>>

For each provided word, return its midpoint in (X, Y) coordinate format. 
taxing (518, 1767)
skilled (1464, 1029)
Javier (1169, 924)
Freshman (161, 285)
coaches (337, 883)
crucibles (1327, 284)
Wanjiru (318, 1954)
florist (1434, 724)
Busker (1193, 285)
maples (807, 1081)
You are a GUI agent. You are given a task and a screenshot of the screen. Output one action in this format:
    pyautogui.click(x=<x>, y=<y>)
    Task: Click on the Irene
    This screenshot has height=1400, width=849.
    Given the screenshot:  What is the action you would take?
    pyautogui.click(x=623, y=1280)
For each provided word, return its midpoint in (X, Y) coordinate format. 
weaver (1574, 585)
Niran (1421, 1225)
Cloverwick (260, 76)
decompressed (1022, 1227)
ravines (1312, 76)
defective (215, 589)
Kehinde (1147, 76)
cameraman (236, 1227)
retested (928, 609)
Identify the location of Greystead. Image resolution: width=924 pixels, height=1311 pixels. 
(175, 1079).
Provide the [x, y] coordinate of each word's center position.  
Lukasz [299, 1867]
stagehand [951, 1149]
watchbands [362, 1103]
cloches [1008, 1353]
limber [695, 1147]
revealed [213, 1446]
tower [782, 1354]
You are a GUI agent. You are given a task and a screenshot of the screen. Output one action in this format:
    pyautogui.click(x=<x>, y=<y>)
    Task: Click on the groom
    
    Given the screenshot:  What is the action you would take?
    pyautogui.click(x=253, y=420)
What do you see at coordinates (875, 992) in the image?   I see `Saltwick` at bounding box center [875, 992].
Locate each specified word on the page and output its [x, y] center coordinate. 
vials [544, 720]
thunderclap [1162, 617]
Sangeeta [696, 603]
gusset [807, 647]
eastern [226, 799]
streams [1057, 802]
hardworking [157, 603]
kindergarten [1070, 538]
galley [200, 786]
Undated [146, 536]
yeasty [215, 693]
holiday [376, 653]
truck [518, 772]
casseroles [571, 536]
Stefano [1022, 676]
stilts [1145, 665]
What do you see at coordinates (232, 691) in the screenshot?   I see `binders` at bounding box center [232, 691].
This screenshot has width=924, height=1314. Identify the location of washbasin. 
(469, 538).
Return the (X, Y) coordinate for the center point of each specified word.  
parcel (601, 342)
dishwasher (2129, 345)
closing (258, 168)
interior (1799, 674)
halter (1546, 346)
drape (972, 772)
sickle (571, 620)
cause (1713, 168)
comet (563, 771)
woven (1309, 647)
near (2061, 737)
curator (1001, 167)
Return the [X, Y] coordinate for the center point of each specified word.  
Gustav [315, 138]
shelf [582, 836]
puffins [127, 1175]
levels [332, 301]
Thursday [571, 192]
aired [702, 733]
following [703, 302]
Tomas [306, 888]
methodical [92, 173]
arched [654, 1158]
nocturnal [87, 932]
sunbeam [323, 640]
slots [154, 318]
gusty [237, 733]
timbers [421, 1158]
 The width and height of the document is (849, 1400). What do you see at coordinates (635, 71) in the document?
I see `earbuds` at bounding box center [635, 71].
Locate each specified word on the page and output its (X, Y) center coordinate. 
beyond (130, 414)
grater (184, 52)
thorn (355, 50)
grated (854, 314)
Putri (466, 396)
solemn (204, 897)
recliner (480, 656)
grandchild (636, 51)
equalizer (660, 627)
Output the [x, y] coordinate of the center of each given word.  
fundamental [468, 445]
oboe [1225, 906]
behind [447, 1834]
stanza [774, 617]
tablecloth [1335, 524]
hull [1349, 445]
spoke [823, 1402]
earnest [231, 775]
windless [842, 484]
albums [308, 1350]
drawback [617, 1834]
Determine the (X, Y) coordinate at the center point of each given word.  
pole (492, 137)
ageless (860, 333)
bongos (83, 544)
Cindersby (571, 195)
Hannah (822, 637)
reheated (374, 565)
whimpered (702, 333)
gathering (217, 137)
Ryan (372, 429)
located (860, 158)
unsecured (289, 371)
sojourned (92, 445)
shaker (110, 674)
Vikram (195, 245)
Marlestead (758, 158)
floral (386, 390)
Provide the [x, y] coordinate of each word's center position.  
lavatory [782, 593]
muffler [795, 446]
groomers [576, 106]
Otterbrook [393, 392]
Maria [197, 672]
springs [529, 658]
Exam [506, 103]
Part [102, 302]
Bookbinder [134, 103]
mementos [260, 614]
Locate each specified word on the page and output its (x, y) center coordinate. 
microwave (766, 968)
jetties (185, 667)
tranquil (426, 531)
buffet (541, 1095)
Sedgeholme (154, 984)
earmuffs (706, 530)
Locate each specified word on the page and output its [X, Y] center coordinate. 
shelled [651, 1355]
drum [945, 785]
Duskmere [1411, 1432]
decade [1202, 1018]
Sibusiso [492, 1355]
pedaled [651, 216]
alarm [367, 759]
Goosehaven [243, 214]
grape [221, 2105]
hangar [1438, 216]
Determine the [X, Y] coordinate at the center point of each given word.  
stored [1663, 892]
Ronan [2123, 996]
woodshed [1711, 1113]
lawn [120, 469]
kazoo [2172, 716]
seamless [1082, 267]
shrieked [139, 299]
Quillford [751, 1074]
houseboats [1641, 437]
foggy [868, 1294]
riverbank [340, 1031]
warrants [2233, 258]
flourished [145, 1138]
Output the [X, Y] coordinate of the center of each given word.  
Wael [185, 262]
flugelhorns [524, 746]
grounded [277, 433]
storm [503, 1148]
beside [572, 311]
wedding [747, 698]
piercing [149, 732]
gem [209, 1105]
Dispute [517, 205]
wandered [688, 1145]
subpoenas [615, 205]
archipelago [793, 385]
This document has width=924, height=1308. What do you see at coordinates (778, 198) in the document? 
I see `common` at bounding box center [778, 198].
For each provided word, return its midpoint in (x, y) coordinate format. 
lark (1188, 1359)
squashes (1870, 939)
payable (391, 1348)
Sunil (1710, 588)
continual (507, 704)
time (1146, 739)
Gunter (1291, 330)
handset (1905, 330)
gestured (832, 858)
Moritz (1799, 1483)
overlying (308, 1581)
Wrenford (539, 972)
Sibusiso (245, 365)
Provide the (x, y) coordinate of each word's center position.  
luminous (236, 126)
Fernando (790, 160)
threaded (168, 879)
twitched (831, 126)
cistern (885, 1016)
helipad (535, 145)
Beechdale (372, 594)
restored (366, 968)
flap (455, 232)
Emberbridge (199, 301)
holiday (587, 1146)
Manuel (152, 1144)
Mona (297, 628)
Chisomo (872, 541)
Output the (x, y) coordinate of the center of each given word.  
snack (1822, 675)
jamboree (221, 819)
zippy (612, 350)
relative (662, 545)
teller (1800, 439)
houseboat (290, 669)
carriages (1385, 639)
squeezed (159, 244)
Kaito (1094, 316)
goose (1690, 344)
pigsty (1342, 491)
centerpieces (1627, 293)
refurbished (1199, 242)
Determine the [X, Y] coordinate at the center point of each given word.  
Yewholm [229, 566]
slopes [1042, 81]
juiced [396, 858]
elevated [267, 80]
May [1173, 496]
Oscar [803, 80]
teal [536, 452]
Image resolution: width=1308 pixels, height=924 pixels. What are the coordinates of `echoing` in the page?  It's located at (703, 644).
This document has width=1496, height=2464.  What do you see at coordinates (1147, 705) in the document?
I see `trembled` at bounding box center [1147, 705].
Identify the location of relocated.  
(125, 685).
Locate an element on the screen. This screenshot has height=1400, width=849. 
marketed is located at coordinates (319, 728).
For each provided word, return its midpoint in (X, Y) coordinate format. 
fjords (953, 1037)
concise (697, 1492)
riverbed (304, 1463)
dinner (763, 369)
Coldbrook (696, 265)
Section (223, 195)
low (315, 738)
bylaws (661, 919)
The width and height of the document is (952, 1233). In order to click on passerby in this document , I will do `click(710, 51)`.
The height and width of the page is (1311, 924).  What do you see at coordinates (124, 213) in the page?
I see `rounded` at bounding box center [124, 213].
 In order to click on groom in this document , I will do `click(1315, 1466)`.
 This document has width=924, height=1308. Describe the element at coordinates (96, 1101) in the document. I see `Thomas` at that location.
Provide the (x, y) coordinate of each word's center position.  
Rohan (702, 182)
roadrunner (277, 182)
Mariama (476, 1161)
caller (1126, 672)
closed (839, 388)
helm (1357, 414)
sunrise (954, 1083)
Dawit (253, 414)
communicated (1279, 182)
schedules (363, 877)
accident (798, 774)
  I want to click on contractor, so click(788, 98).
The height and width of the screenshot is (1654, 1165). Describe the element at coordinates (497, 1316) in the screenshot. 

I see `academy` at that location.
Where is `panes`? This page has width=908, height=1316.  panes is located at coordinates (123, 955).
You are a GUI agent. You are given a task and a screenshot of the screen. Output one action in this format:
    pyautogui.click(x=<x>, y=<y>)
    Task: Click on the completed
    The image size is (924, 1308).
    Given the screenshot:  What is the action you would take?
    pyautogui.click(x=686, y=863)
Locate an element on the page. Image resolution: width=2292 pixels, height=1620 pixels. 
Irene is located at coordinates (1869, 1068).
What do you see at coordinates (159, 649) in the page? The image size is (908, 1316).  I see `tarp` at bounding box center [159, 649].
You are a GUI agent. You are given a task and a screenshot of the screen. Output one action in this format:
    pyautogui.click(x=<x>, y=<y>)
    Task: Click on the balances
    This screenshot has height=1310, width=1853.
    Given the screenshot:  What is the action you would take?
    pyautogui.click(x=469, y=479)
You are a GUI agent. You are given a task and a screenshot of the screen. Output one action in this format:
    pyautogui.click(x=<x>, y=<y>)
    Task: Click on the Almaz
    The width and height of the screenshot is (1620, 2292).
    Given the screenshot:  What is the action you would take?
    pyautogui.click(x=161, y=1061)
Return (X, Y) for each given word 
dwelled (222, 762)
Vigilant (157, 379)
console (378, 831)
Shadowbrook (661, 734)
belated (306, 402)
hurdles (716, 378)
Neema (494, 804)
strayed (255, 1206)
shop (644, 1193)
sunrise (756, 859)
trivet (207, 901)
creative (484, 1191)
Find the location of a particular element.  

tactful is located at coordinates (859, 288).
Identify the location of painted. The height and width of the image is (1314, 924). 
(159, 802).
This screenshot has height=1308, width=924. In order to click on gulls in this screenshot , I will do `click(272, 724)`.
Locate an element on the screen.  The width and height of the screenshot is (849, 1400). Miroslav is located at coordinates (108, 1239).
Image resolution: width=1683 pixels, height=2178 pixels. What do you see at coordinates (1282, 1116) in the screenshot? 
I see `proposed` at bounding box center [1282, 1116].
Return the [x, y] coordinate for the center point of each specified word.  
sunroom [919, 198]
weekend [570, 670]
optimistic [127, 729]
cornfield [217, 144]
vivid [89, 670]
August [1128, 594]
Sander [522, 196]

<<

Exercise details: Lay out everything from the line containing "overlying (308, 1581)" down to the line containing "Chisomo (872, 541)", both ends included, as a two-column CSV with the columns text and answer. Give one row for each record, put each value in a single quoted field, and turn any line breaks into spaces.

Correct answer:
text,answer
"overlying","(308, 1581)"
"Wrenford","(539, 972)"
"Sibusiso","(245, 365)"
"Provide the (x, y) coordinate of each word's center position. luminous","(236, 126)"
"Fernando","(790, 160)"
"threaded","(168, 879)"
"twitched","(831, 126)"
"cistern","(885, 1016)"
"helipad","(535, 145)"
"Beechdale","(372, 594)"
"restored","(366, 968)"
"flap","(455, 232)"
"Emberbridge","(199, 301)"
"holiday","(587, 1146)"
"Manuel","(152, 1144)"
"Mona","(297, 628)"
"Chisomo","(872, 541)"